» **To do**
Each line of the listing is to be retyped exactly as given.

» **Records provided**
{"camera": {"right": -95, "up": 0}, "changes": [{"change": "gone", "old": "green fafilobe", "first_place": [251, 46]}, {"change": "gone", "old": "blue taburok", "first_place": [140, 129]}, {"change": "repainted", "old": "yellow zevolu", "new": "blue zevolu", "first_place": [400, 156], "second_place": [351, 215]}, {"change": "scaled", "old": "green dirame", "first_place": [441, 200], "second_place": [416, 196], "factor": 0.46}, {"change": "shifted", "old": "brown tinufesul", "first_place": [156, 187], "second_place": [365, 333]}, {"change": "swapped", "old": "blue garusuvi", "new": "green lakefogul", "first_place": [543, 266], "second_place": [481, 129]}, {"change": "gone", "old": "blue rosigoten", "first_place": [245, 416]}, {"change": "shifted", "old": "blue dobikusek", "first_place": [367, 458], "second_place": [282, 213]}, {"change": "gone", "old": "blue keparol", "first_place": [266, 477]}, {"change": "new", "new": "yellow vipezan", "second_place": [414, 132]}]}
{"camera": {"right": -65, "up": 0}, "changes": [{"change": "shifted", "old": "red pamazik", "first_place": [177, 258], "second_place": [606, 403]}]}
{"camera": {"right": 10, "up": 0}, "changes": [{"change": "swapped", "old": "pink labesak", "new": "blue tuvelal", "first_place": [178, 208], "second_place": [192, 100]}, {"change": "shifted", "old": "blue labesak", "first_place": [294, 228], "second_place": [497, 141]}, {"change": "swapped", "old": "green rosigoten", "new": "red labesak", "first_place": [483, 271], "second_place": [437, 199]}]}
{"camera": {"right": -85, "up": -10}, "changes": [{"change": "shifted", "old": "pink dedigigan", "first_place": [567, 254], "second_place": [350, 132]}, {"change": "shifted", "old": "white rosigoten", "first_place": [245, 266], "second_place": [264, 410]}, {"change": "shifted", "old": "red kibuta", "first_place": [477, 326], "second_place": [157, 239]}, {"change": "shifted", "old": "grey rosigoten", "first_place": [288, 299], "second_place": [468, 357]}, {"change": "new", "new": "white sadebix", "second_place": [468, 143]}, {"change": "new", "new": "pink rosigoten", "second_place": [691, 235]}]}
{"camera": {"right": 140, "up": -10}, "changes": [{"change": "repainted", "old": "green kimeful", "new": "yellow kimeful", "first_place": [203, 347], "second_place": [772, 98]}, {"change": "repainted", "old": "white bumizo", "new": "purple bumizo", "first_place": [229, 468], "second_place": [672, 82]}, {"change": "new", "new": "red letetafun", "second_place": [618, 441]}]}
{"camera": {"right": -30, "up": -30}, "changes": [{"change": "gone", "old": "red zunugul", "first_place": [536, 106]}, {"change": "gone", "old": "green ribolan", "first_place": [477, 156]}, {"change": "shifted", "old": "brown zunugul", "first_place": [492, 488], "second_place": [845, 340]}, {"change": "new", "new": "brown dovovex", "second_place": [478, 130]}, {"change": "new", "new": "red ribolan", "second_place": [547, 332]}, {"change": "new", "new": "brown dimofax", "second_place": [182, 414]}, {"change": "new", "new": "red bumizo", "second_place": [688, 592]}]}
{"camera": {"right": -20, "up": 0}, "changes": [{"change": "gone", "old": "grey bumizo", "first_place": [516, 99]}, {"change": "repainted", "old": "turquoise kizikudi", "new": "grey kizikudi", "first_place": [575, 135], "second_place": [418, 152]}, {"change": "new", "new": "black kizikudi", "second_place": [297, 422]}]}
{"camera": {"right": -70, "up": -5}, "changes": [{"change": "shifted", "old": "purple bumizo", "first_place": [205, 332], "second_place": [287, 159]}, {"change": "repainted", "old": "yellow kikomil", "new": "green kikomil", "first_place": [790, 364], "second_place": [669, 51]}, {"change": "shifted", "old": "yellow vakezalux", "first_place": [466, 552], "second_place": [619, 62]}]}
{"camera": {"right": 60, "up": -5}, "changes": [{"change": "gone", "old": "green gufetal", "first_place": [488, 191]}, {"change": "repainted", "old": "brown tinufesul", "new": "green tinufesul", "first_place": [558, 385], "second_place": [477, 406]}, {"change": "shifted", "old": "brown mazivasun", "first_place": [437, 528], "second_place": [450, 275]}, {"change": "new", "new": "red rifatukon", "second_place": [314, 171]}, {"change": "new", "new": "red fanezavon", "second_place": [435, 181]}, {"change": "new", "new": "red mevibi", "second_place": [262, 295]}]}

» **Reply to the task**
{"camera": {"right": -95, "up": 0}, "changes": [{"change": "gone", "old": "green fafilobe", "first_place": [251, 46]}, {"change": "gone", "old": "blue taburok", "first_place": [140, 129]}, {"change": "repainted", "old": "yellow zevolu", "new": "blue zevolu", "first_place": [400, 156], "second_place": [351, 215]}, {"change": "scaled", "old": "green dirame", "first_place": [441, 200], "second_place": [416, 196], "factor": 0.46}, {"change": "shifted", "old": "brown tinufesul", "first_place": [156, 187], "second_place": [365, 333]}, {"change": "swapped", "old": "blue garusuvi", "new": "green lakefogul", "first_place": [543, 266], "second_place": [481, 129]}, {"change": "gone", "old": "blue rosigoten", "first_place": [245, 416]}, {"change": "shifted", "old": "blue dobikusek", "first_place": [367, 458], "second_place": [282, 213]}, {"change": "gone", "old": "blue keparol", "first_place": [266, 477]}, {"change": "new", "new": "yellow vipezan", "second_place": [414, 132]}]}
{"camera": {"right": -65, "up": 0}, "changes": [{"change": "shifted", "old": "red pamazik", "first_place": [177, 258], "second_place": [606, 403]}]}
{"camera": {"right": 10, "up": 0}, "changes": [{"change": "swapped", "old": "pink labesak", "new": "blue tuvelal", "first_place": [178, 208], "second_place": [192, 100]}, {"change": "shifted", "old": "blue labesak", "first_place": [294, 228], "second_place": [497, 141]}, {"change": "swapped", "old": "green rosigoten", "new": "red labesak", "first_place": [483, 271], "second_place": [437, 199]}]}
{"camera": {"right": -85, "up": -10}, "changes": [{"change": "shifted", "old": "pink dedigigan", "first_place": [567, 254], "second_place": [350, 132]}, {"change": "shifted", "old": "white rosigoten", "first_place": [245, 266], "second_place": [264, 410]}, {"change": "shifted", "old": "red kibuta", "first_place": [477, 326], "second_place": [157, 239]}, {"change": "shifted", "old": "grey rosigoten", "first_place": [288, 299], "second_place": [468, 357]}, {"change": "new", "new": "white sadebix", "second_place": [468, 143]}, {"change": "new", "new": "pink rosigoten", "second_place": [691, 235]}]}
{"camera": {"right": 140, "up": -10}, "changes": [{"change": "repainted", "old": "green kimeful", "new": "yellow kimeful", "first_place": [203, 347], "second_place": [772, 98]}, {"change": "repainted", "old": "white bumizo", "new": "purple bumizo", "first_place": [229, 468], "second_place": [672, 82]}, {"change": "new", "new": "red letetafun", "second_place": [618, 441]}]}
{"camera": {"right": -30, "up": -30}, "changes": [{"change": "gone", "old": "red zunugul", "first_place": [536, 106]}, {"change": "gone", "old": "green ribolan", "first_place": [477, 156]}, {"change": "shifted", "old": "brown zunugul", "first_place": [492, 488], "second_place": [845, 340]}, {"change": "new", "new": "brown dovovex", "second_place": [478, 130]}, {"change": "new", "new": "red ribolan", "second_place": [547, 332]}, {"change": "new", "new": "brown dimofax", "second_place": [182, 414]}, {"change": "new", "new": "red bumizo", "second_place": [688, 592]}]}
{"camera": {"right": -20, "up": 0}, "changes": [{"change": "gone", "old": "grey bumizo", "first_place": [516, 99]}, {"change": "repainted", "old": "turquoise kizikudi", "new": "grey kizikudi", "first_place": [575, 135], "second_place": [418, 152]}, {"change": "new", "new": "black kizikudi", "second_place": [297, 422]}]}
{"camera": {"right": -70, "up": -5}, "changes": [{"change": "shifted", "old": "purple bumizo", "first_place": [205, 332], "second_place": [287, 159]}, {"change": "repainted", "old": "yellow kikomil", "new": "green kikomil", "first_place": [790, 364], "second_place": [669, 51]}, {"change": "shifted", "old": "yellow vakezalux", "first_place": [466, 552], "second_place": [619, 62]}]}
{"camera": {"right": 60, "up": -5}, "changes": [{"change": "gone", "old": "green gufetal", "first_place": [488, 191]}, {"change": "repainted", "old": "brown tinufesul", "new": "green tinufesul", "first_place": [558, 385], "second_place": [477, 406]}, {"change": "shifted", "old": "brown mazivasun", "first_place": [437, 528], "second_place": [450, 275]}, {"change": "new", "new": "red rifatukon", "second_place": [314, 171]}, {"change": "new", "new": "red fanezavon", "second_place": [435, 181]}, {"change": "new", "new": "red mevibi", "second_place": [262, 295]}]}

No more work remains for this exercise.